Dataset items
--- START ---
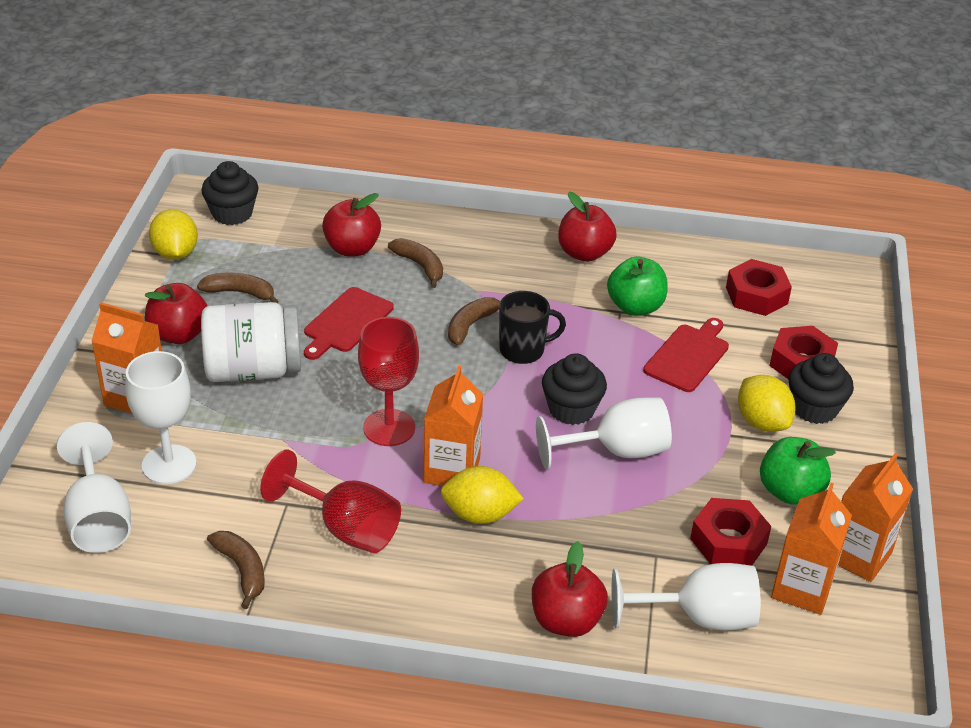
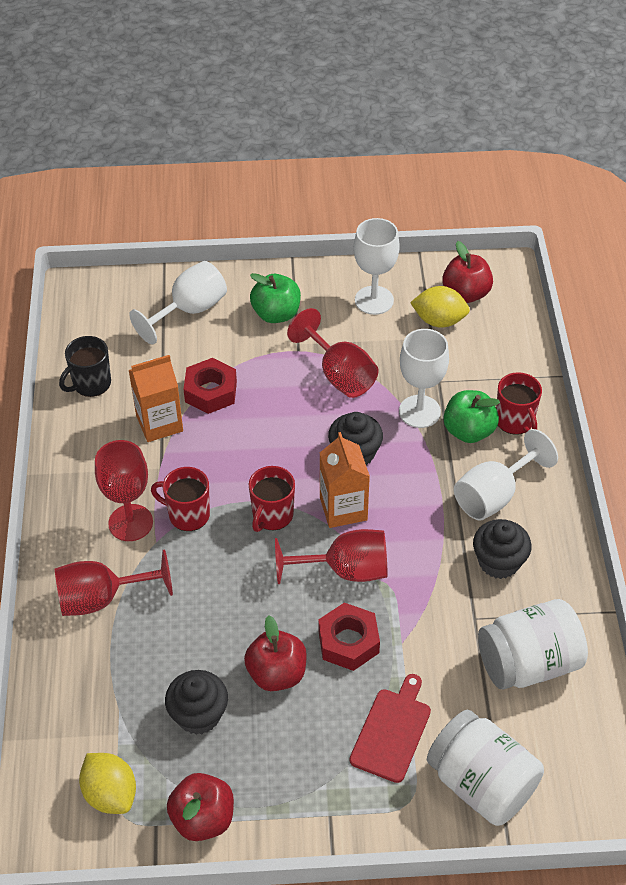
brown banana: 4 -> 0
orange carton: 4 -> 2
red apple: 4 -> 3
red cutting board: 2 -> 1
red goblet: 2 -> 4
red mug: 0 -> 3
red nut: 3 -> 2
white jar: 1 -> 2
yellow lemon: 3 -> 2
--- END ---
### Exercise goal:
Transcribe all the lines above exactly; any image among them is skipped.

### Exercise response:
brown banana: 4 -> 0
orange carton: 4 -> 2
red apple: 4 -> 3
red cutting board: 2 -> 1
red goblet: 2 -> 4
red mug: 0 -> 3
red nut: 3 -> 2
white jar: 1 -> 2
yellow lemon: 3 -> 2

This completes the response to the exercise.